### Records to process

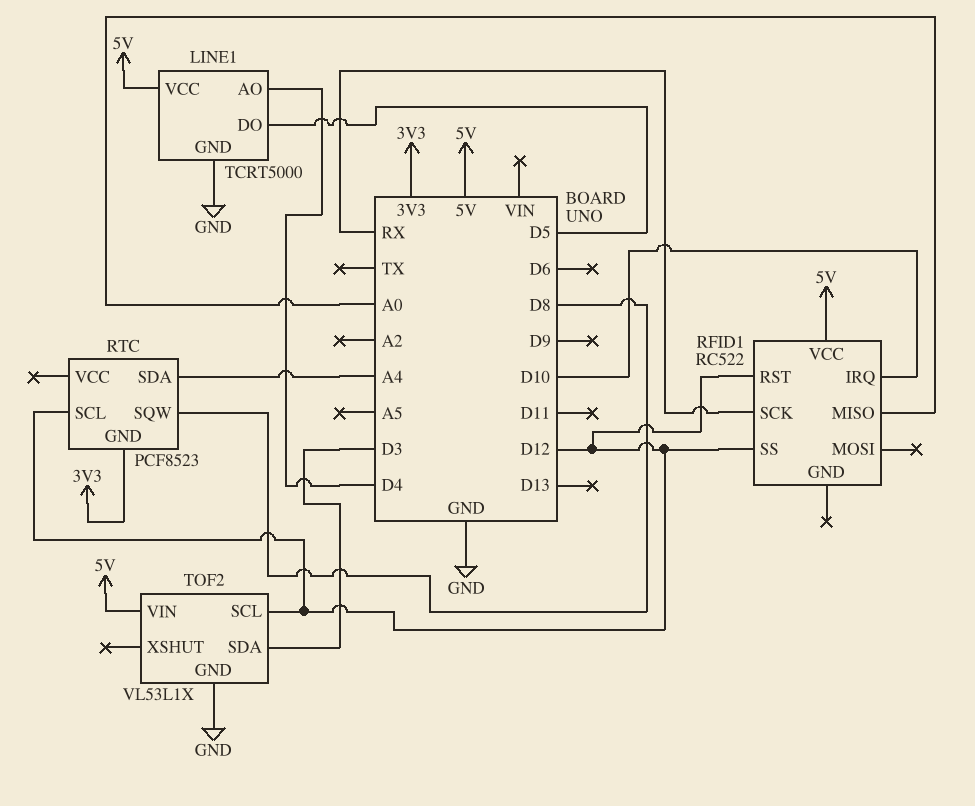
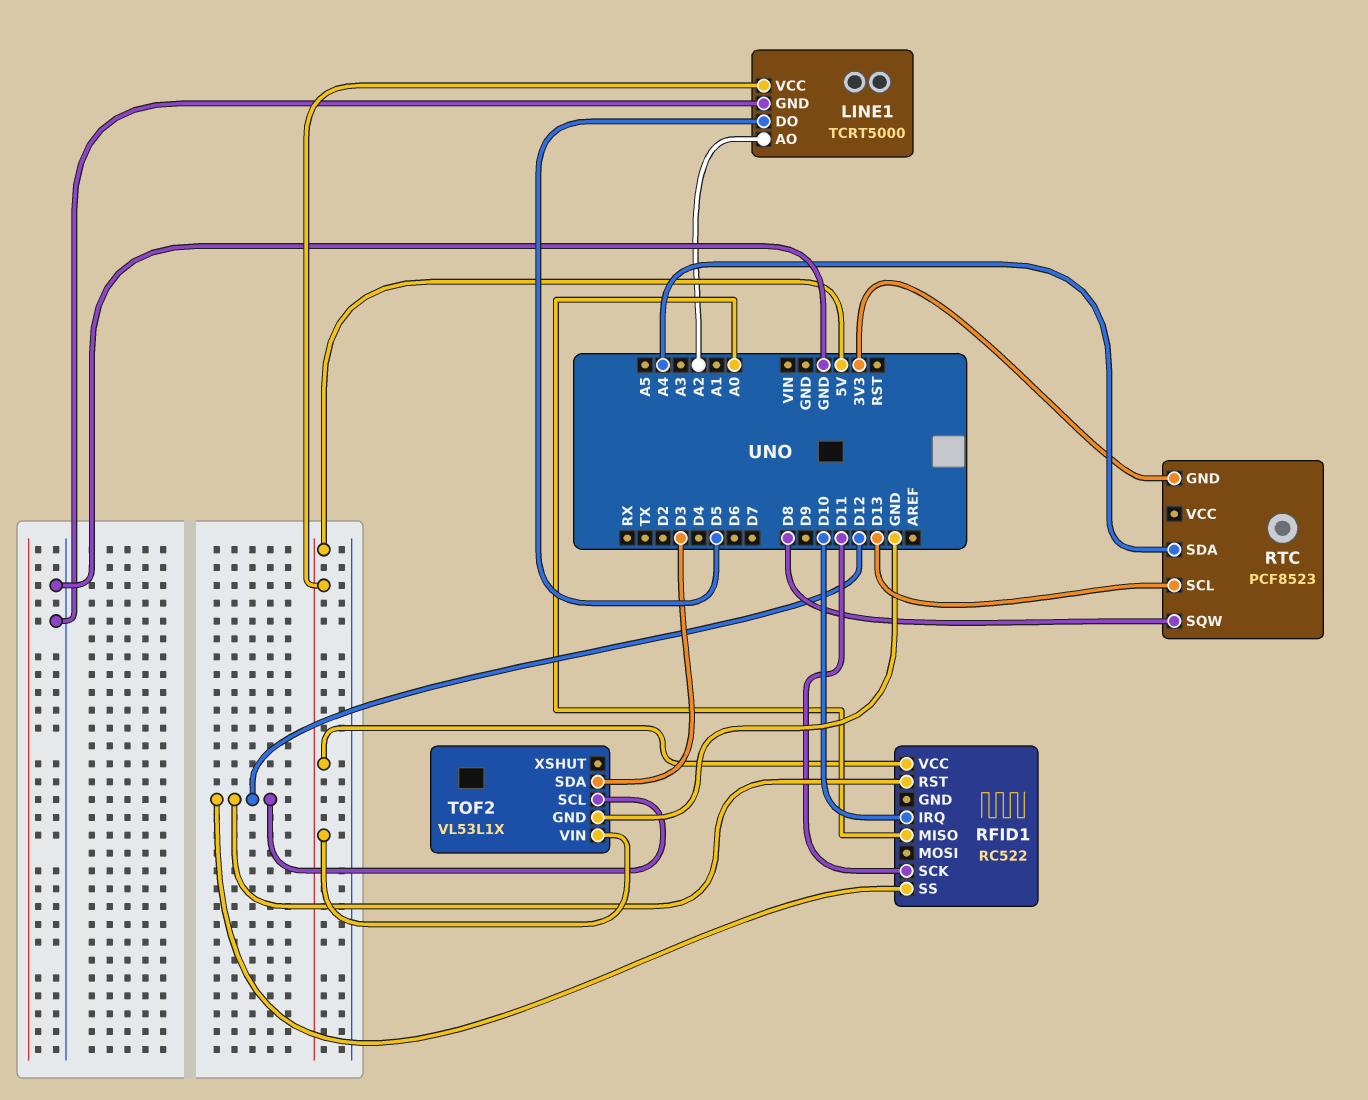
LINE1 pin AO: D4 -> A2
RFID1 pin SCK: RX -> D11
RTC pin SCL: D12 -> D13

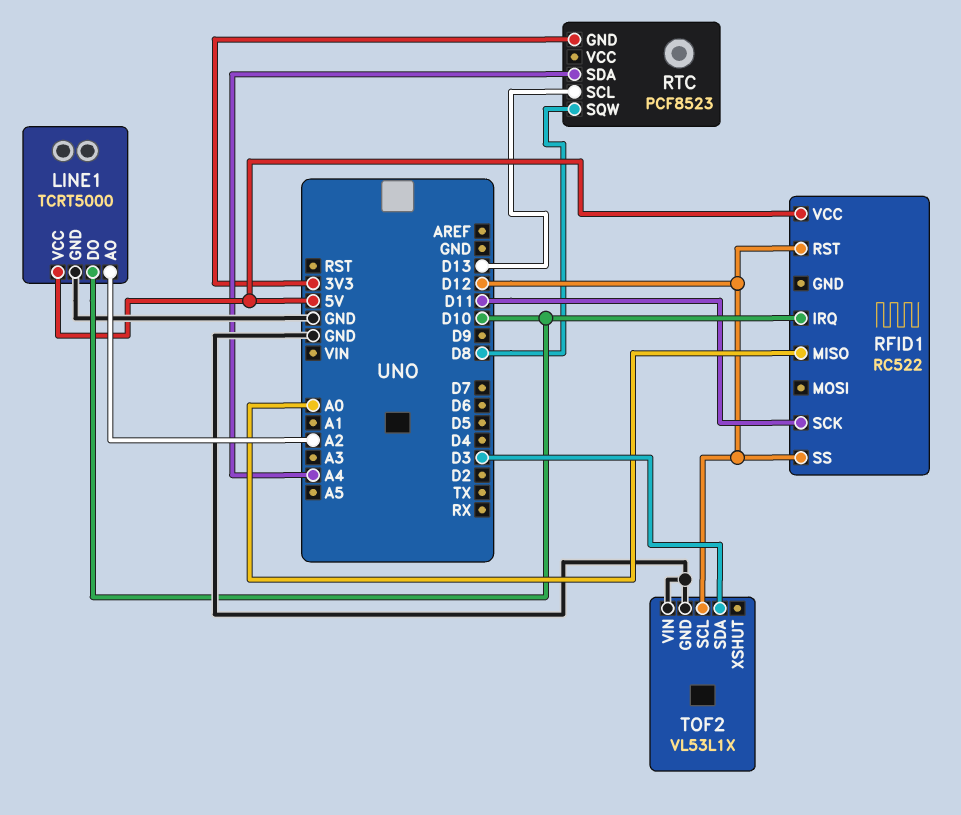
LINE1 pin DO: D5 -> D10
TOF2 pin VIN: 5V -> GND

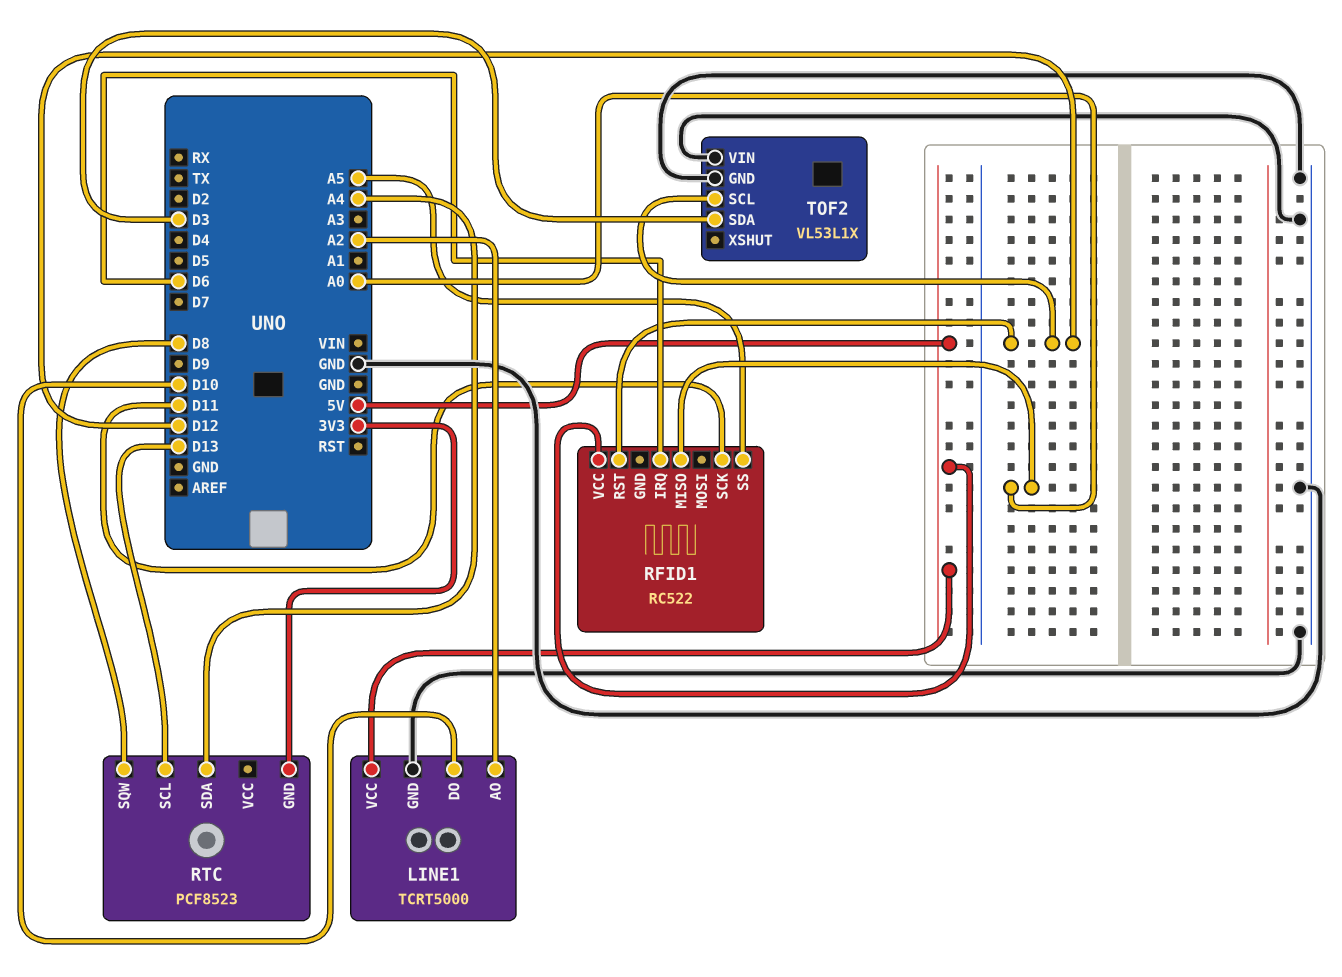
RFID1 pin IRQ: D10 -> D6
RFID1 pin SS: D12 -> A5

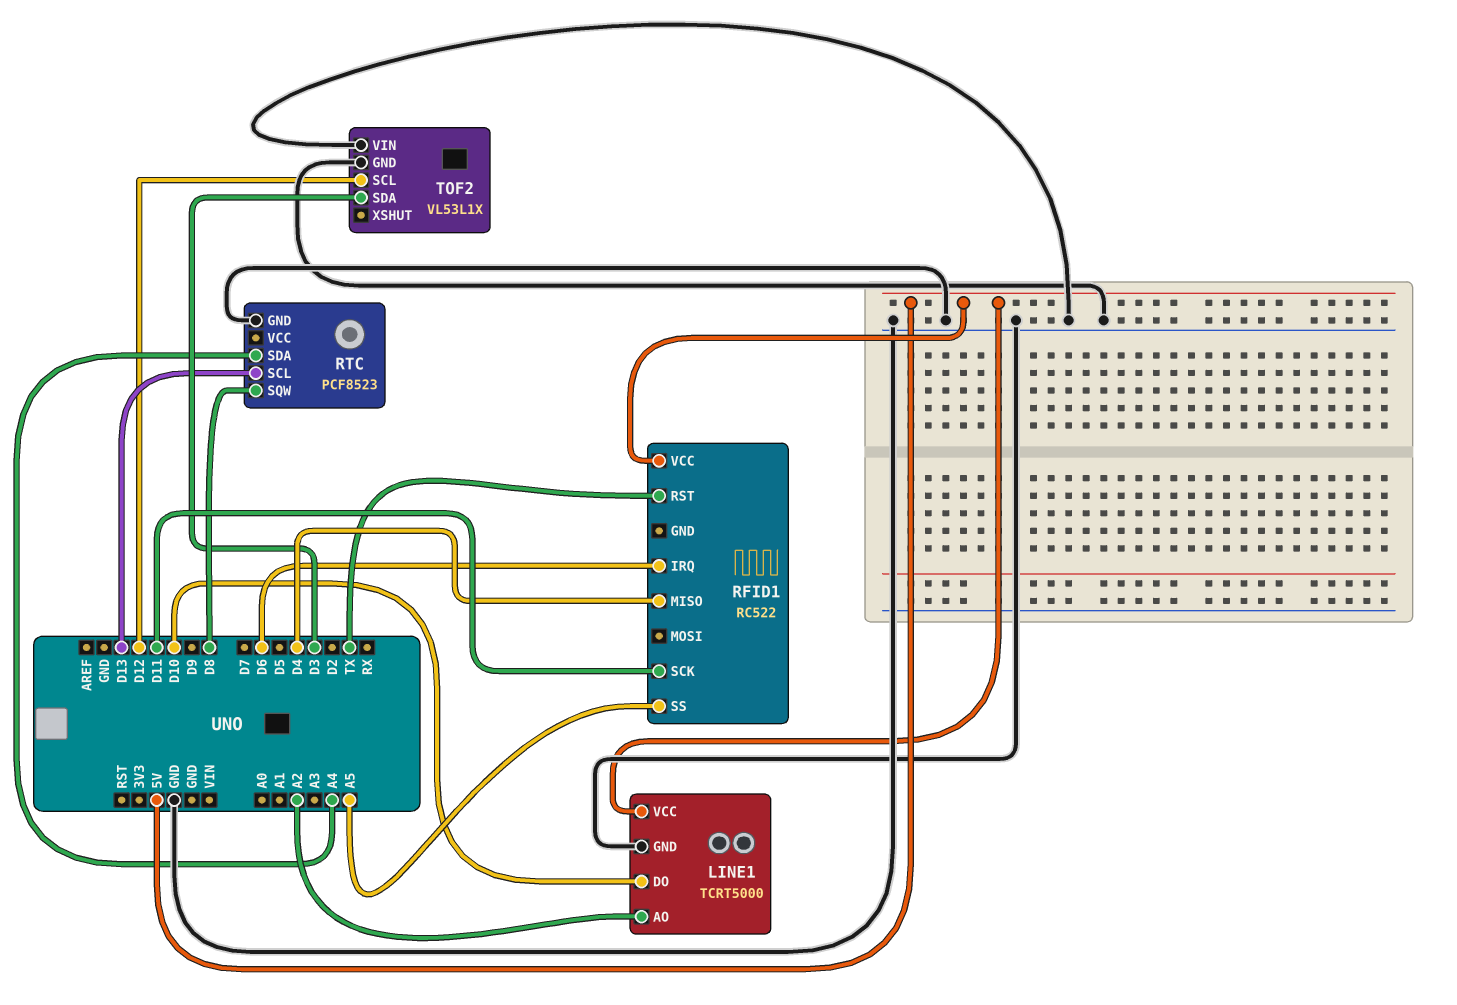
RFID1 pin MISO: A0 -> D4
RFID1 pin RST: D12 -> TX
RTC pin GND: 3V3 -> GND

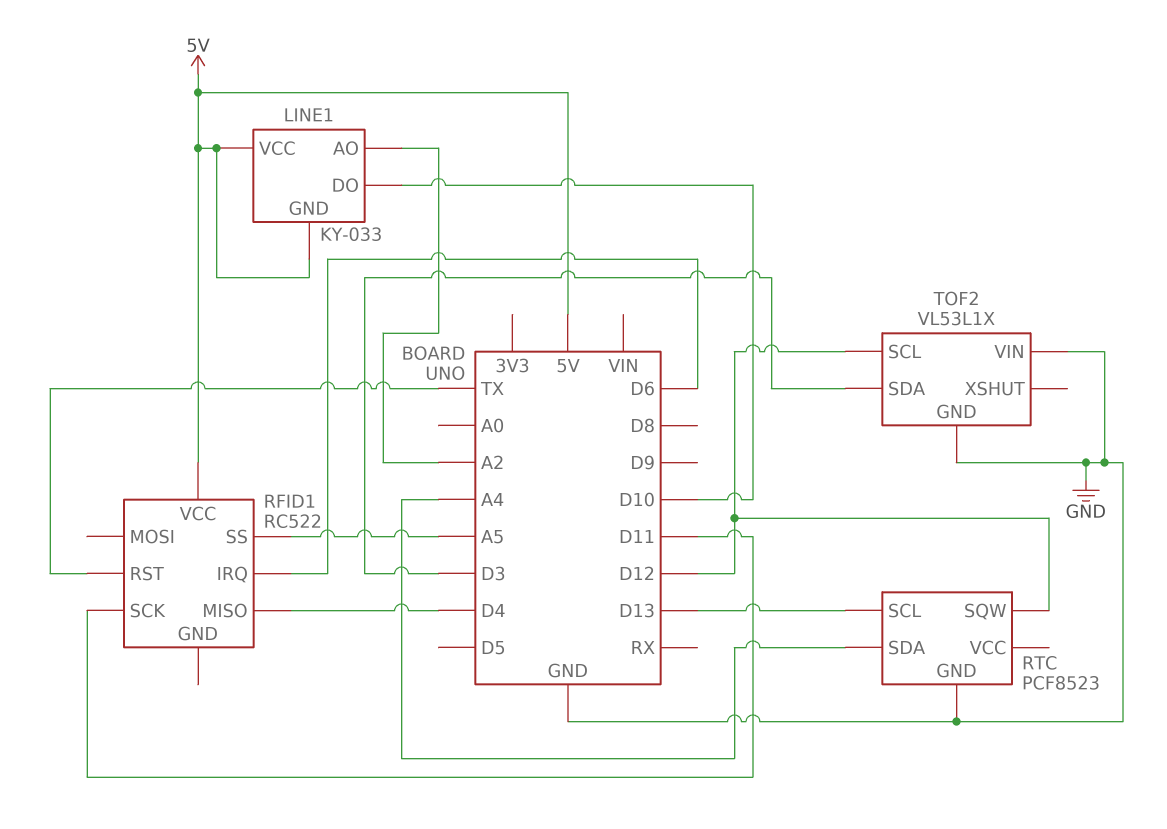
LINE1: TCRT5000 -> KY-033
LINE1 pin GND: GND -> 5V
RTC pin SQW: D8 -> D12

######

Produce the data again character for character, with the images left out.

LINE1 pin AO: D4 -> A2
RFID1 pin SCK: RX -> D11
RTC pin SCL: D12 -> D13

LINE1 pin DO: D5 -> D10
TOF2 pin VIN: 5V -> GND

RFID1 pin IRQ: D10 -> D6
RFID1 pin SS: D12 -> A5

RFID1 pin MISO: A0 -> D4
RFID1 pin RST: D12 -> TX
RTC pin GND: 3V3 -> GND

LINE1: TCRT5000 -> KY-033
LINE1 pin GND: GND -> 5V
RTC pin SQW: D8 -> D12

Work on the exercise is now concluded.